→ Work order:
Produce as output only the lines below starting at the line with "POT1: 10k (GND, STG, wiper" and continuing through the line with "D1: zener 18V (A +5V, K 0V) -> none", each one exactly as written.

→ Source material:
+ + + + + + +
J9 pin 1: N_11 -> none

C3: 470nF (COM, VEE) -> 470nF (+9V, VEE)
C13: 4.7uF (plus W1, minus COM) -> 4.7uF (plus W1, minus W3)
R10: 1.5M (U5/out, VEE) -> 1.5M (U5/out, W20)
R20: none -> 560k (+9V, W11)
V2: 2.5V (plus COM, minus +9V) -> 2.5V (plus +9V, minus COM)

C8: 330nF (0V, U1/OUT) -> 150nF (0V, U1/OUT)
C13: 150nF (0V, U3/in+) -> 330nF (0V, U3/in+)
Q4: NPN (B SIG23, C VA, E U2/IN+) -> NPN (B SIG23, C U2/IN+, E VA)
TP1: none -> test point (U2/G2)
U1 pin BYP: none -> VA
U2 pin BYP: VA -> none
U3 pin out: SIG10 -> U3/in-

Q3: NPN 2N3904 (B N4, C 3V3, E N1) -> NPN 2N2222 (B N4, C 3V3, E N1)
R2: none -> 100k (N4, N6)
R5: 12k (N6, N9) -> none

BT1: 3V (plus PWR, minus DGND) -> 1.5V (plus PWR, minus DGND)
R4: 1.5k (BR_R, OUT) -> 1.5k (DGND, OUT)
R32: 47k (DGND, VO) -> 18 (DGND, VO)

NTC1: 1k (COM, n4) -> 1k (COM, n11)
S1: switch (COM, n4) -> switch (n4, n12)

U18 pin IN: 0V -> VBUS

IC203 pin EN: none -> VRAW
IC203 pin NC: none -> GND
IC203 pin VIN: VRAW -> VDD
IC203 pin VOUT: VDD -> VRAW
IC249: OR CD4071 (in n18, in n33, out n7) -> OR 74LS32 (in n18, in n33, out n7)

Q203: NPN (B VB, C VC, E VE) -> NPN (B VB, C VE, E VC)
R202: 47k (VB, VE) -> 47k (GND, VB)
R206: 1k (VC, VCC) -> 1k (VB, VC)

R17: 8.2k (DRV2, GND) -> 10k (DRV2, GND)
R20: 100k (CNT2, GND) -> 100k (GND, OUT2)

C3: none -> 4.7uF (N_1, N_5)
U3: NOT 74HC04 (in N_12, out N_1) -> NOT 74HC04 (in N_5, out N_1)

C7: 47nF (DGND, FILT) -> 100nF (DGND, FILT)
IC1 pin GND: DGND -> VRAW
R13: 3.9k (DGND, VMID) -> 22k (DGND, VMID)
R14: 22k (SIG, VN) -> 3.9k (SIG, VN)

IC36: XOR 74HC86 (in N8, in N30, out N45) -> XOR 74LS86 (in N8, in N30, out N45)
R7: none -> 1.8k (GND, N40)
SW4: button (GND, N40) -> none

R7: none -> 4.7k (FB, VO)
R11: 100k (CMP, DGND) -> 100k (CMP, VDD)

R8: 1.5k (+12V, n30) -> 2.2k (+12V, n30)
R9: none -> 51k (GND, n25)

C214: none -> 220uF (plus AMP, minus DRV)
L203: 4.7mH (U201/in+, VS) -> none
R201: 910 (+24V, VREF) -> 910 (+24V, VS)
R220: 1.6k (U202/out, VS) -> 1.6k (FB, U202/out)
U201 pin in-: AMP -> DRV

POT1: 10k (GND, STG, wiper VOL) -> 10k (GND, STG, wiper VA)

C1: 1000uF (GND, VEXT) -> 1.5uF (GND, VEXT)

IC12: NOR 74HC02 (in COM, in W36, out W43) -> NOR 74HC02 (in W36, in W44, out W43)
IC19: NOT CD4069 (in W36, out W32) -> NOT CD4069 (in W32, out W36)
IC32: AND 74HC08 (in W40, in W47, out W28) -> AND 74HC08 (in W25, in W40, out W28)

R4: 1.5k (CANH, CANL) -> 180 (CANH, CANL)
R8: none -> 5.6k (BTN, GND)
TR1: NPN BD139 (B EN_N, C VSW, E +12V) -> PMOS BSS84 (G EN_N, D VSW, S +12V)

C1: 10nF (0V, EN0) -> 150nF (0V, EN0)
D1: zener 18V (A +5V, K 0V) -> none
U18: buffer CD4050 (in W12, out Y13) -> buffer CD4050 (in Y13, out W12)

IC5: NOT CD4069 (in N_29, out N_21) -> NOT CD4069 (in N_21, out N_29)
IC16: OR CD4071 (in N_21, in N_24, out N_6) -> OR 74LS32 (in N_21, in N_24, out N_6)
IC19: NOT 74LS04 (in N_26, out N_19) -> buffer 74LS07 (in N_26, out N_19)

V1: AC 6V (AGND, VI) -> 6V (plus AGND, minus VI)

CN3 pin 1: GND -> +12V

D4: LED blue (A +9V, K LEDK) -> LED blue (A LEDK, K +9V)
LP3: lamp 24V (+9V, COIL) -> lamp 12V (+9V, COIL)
+ + + + + + +
→ Answer space:
POT1: 10k (GND, STG, wiper VOL) -> 10k (GND, STG, wiper VA)

C1: 1000uF (GND, VEXT) -> 1.5uF (GND, VEXT)

IC12: NOR 74HC02 (in COM, in W36, out W43) -> NOR 74HC02 (in W36, in W44, out W43)
IC19: NOT CD4069 (in W36, out W32) -> NOT CD4069 (in W32, out W36)
IC32: AND 74HC08 (in W40, in W47, out W28) -> AND 74HC08 (in W25, in W40, out W28)

R4: 1.5k (CANH, CANL) -> 180 (CANH, CANL)
R8: none -> 5.6k (BTN, GND)
TR1: NPN BD139 (B EN_N, C VSW, E +12V) -> PMOS BSS84 (G EN_N, D VSW, S +12V)

C1: 10nF (0V, EN0) -> 150nF (0V, EN0)
D1: zener 18V (A +5V, K 0V) -> none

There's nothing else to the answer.